• [REQUIREMENT]: Beginning with the line that contains "tan brick E5:G5" in the material below, print each line exactly until the line that contains "lime brick E4:E5" has been printed, then stop.

• [THE DATA]:
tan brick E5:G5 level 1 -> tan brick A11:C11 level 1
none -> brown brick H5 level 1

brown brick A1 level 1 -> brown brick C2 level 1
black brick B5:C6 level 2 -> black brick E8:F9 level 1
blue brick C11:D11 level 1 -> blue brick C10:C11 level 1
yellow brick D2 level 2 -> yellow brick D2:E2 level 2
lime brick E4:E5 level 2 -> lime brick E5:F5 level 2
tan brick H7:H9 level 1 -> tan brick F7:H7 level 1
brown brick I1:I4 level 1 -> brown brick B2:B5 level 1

--

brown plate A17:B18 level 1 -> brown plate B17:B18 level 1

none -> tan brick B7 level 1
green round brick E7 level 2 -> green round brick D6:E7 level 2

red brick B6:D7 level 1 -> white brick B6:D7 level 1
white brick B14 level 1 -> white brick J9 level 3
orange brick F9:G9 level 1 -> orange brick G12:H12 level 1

==

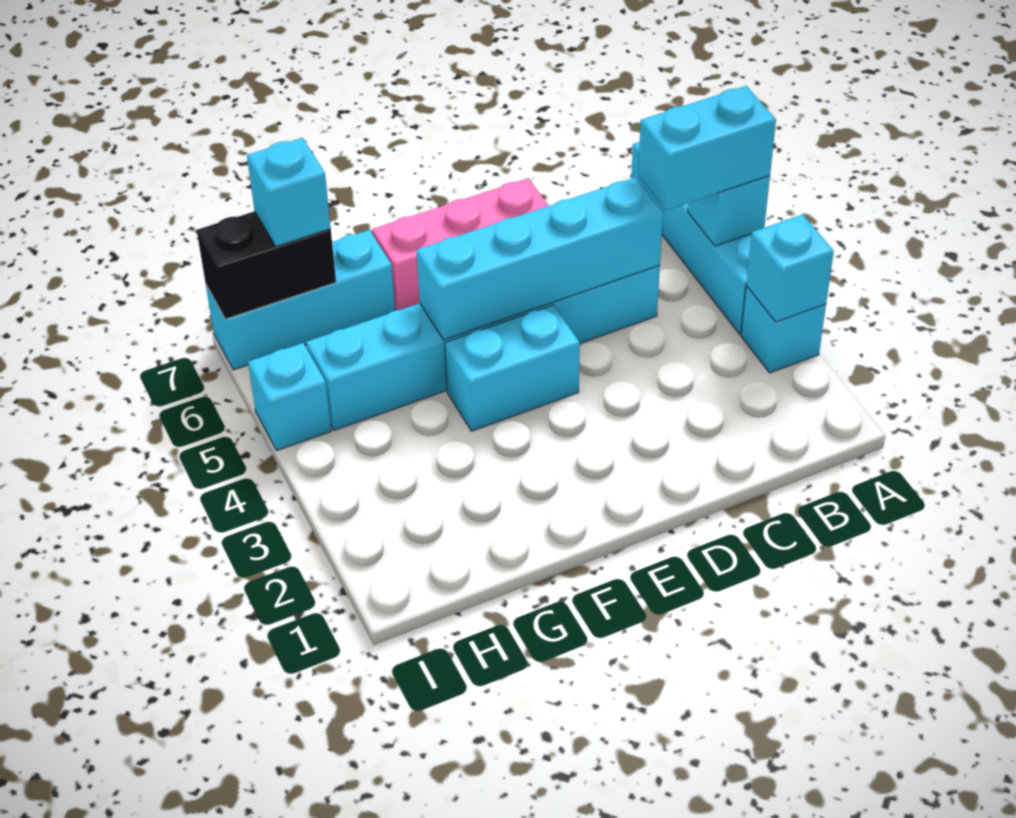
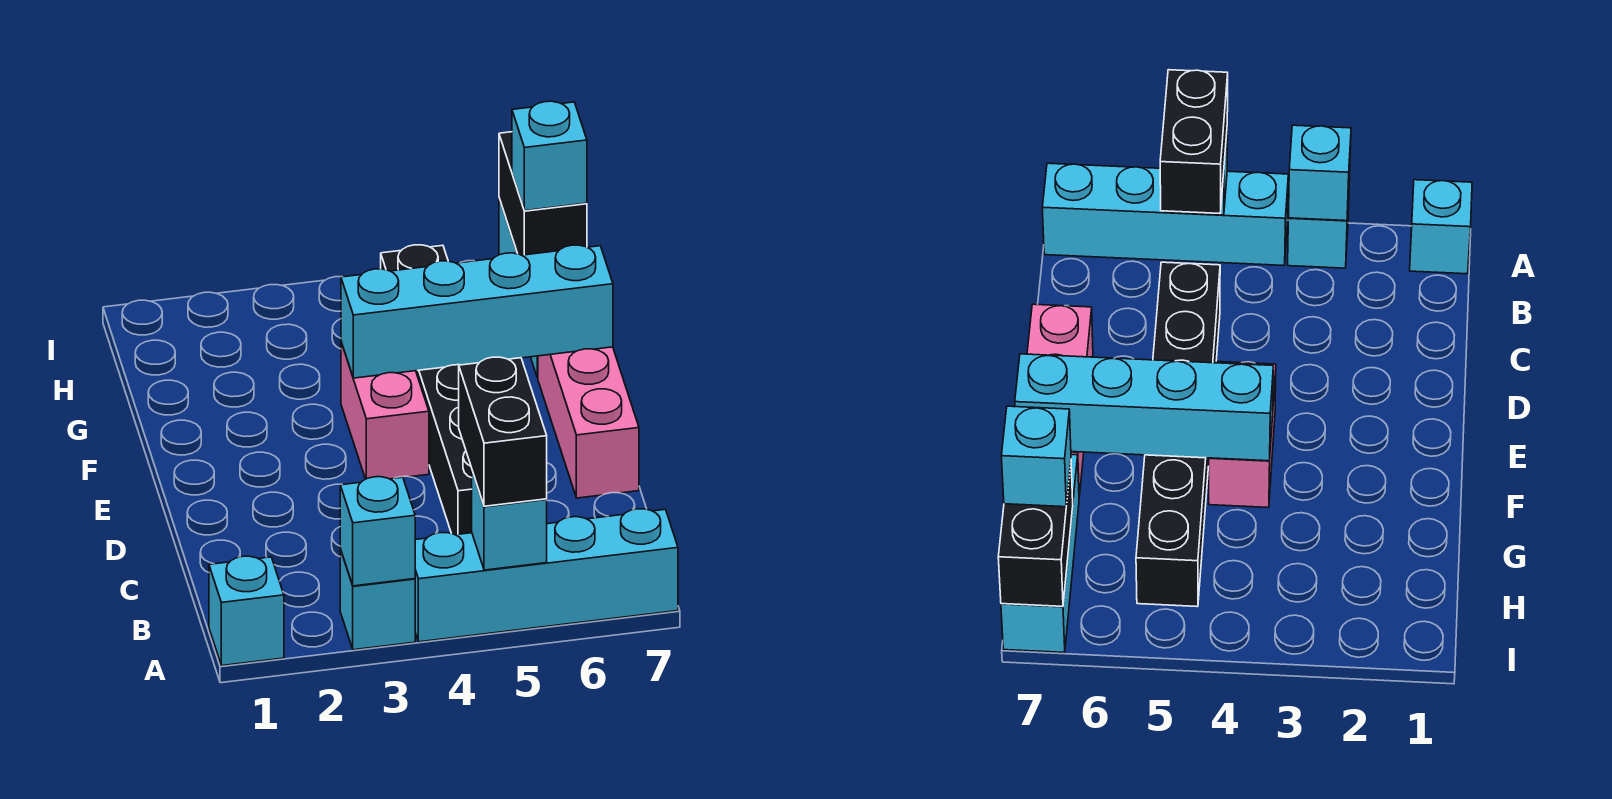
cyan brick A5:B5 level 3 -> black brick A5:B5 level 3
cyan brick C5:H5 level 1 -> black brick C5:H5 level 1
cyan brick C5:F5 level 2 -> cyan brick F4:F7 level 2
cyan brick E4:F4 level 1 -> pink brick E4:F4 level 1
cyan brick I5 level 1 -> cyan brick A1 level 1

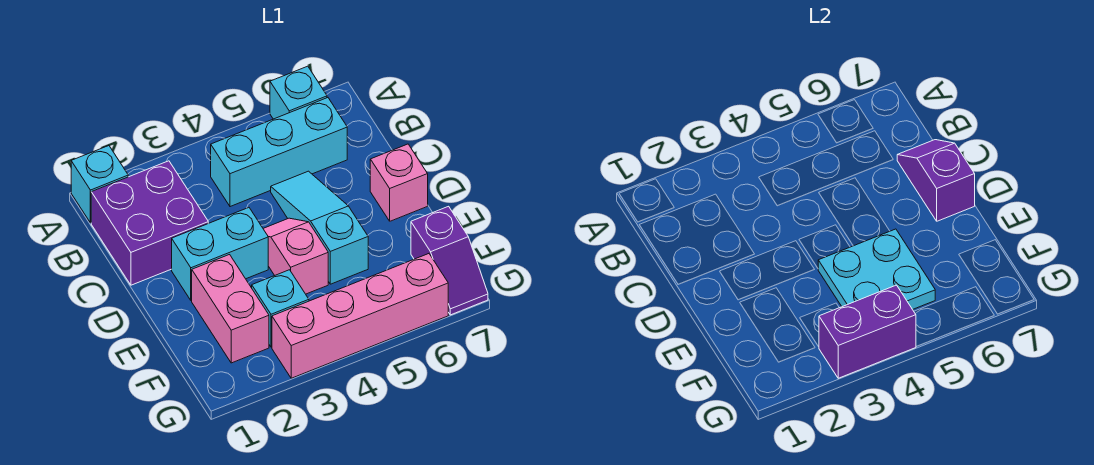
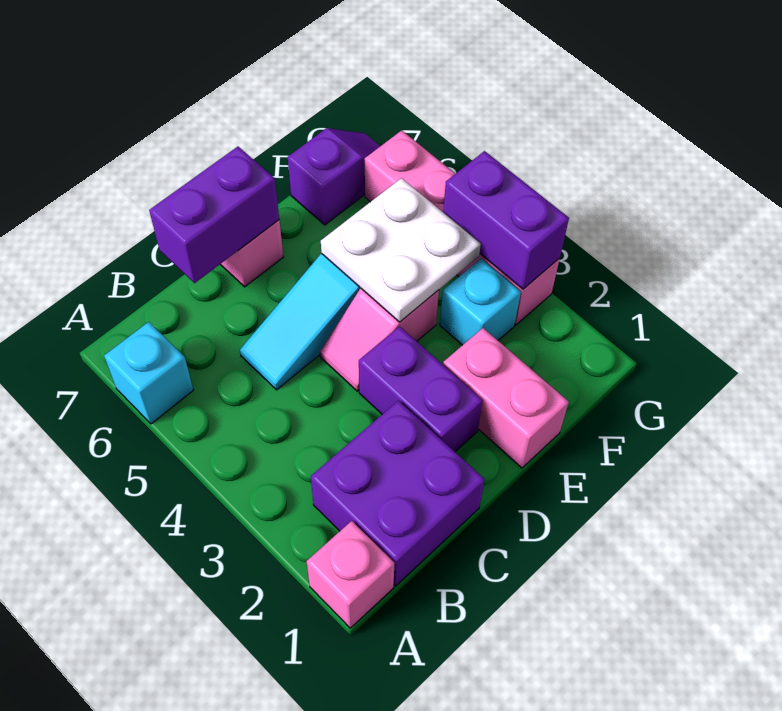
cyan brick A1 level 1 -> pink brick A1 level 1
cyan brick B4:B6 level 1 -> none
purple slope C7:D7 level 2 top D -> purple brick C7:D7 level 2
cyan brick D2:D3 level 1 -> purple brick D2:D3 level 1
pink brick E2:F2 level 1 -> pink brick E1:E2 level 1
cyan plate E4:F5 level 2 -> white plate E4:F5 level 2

• [WRITTEN RESPONSE]:
tan brick E5:G5 level 1 -> tan brick A11:C11 level 1
none -> brown brick H5 level 1

brown brick A1 level 1 -> brown brick C2 level 1
black brick B5:C6 level 2 -> black brick E8:F9 level 1
blue brick C11:D11 level 1 -> blue brick C10:C11 level 1
yellow brick D2 level 2 -> yellow brick D2:E2 level 2
lime brick E4:E5 level 2 -> lime brick E5:F5 level 2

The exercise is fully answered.